[Records from a dataset]
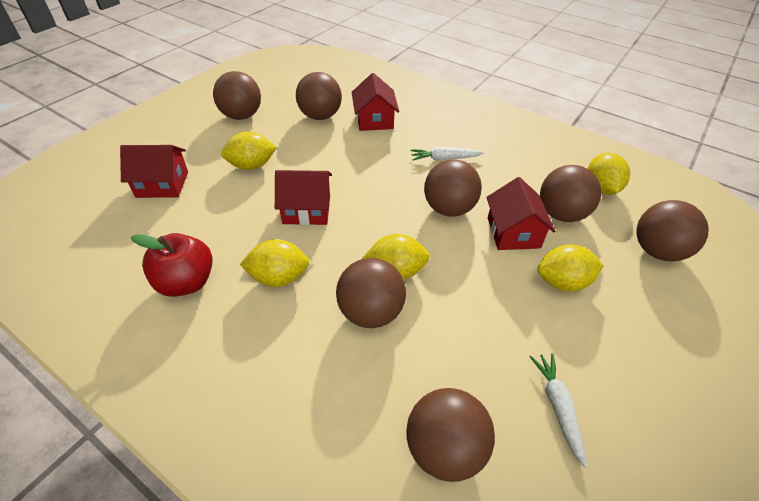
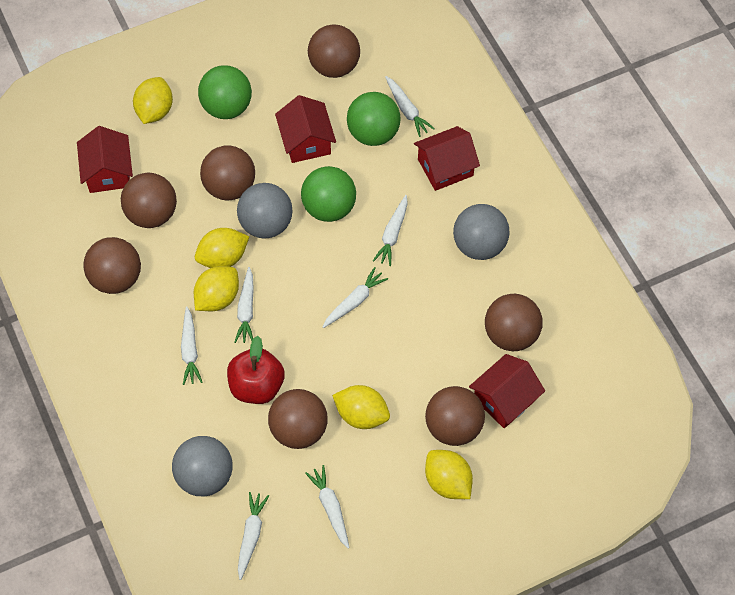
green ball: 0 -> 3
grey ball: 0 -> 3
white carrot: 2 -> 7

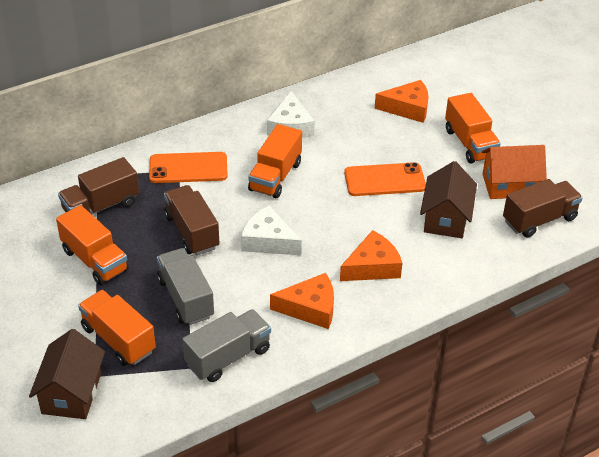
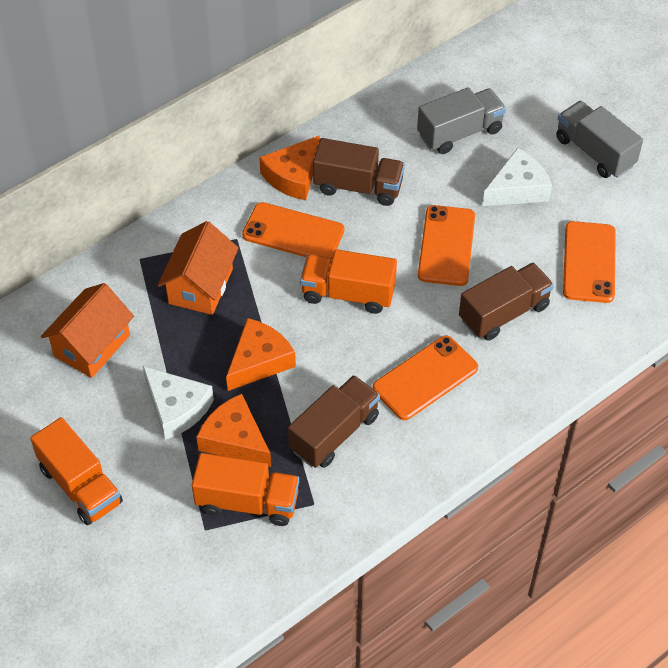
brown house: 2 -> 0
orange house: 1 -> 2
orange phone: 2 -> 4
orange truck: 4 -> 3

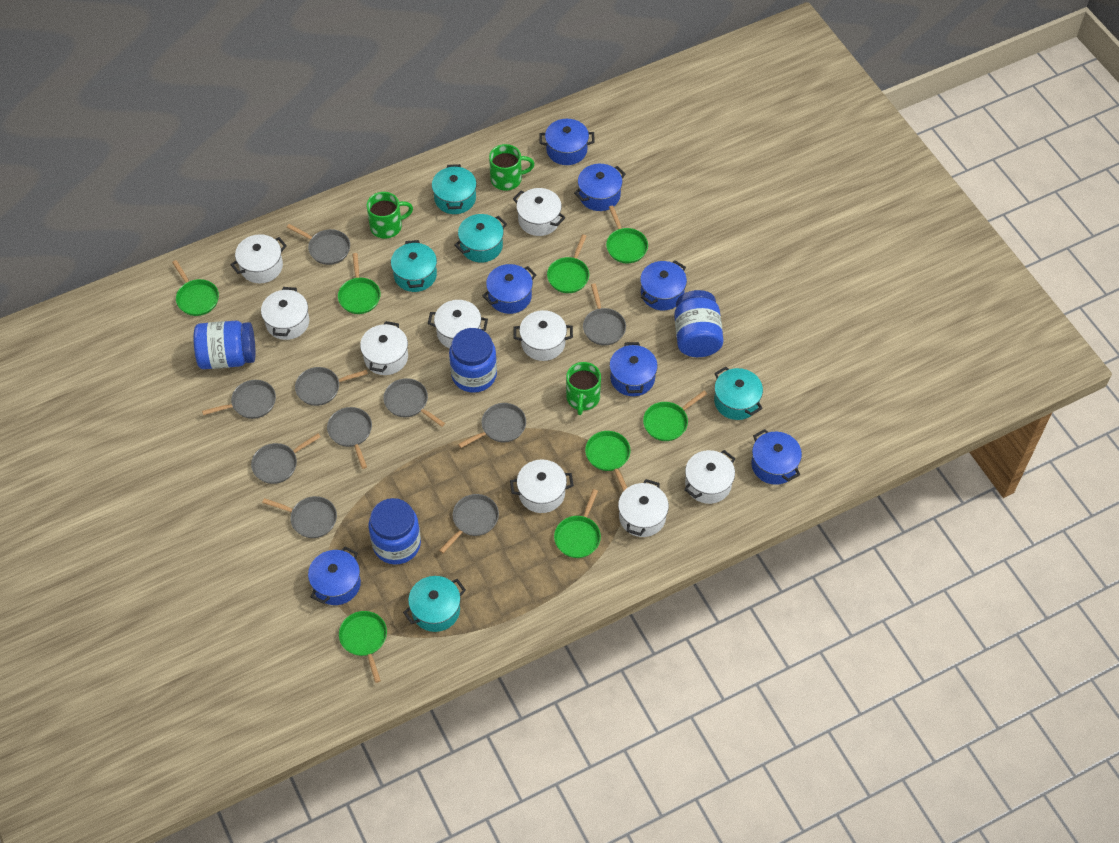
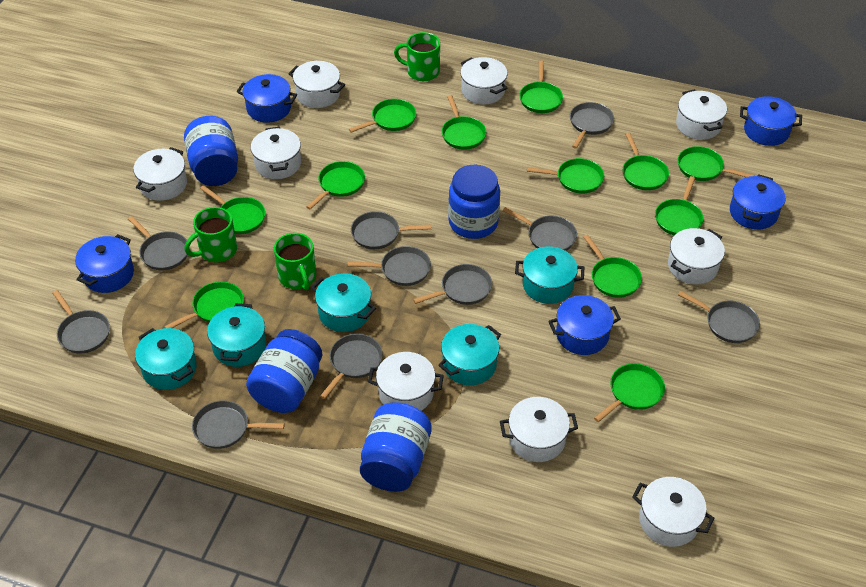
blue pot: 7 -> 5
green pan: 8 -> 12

* Task to complete *
Restate the data word for word and exclude every picture.

* Answer *
green ball: 0 -> 3
grey ball: 0 -> 3
white carrot: 2 -> 7

brown house: 2 -> 0
orange house: 1 -> 2
orange phone: 2 -> 4
orange truck: 4 -> 3

blue pot: 7 -> 5
green pan: 8 -> 12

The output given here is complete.